**EXERCISE AIM**
Reproduce the entries verbatim; no pictures.

##### DATA TO USE #####

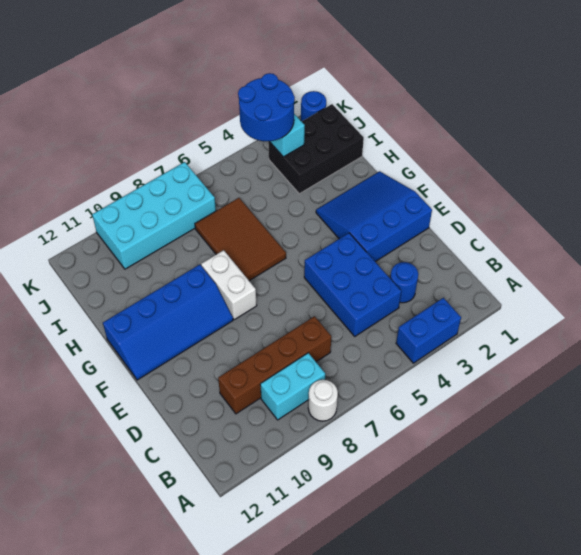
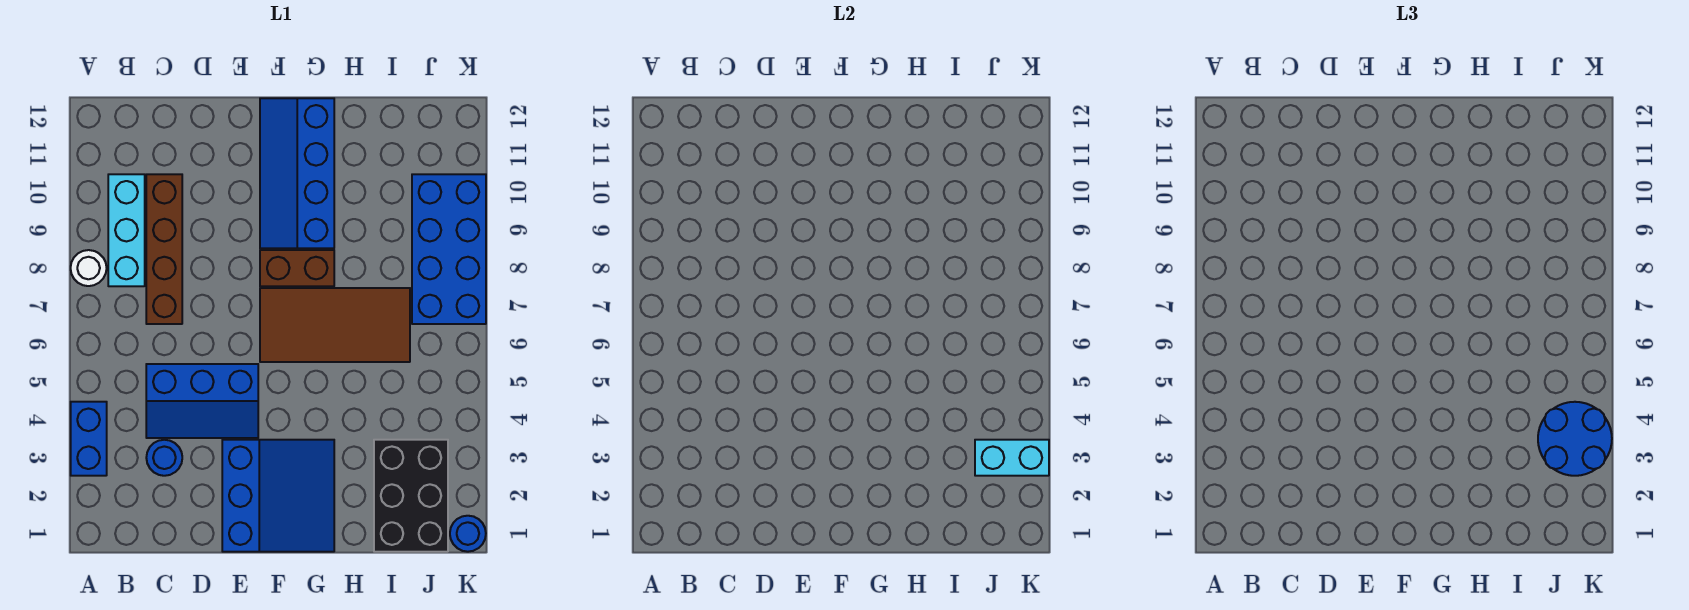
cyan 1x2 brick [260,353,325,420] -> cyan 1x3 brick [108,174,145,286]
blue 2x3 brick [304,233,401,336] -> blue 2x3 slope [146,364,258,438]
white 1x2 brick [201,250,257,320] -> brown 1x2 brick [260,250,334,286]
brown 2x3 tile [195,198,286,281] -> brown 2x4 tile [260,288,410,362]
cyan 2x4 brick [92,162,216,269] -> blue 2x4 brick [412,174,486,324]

#####

**ANSWER AREA**
cyan 1x2 brick [260,353,325,420] -> cyan 1x3 brick [108,174,145,286]
blue 2x3 brick [304,233,401,336] -> blue 2x3 slope [146,364,258,438]
white 1x2 brick [201,250,257,320] -> brown 1x2 brick [260,250,334,286]
brown 2x3 tile [195,198,286,281] -> brown 2x4 tile [260,288,410,362]
cyan 2x4 brick [92,162,216,269] -> blue 2x4 brick [412,174,486,324]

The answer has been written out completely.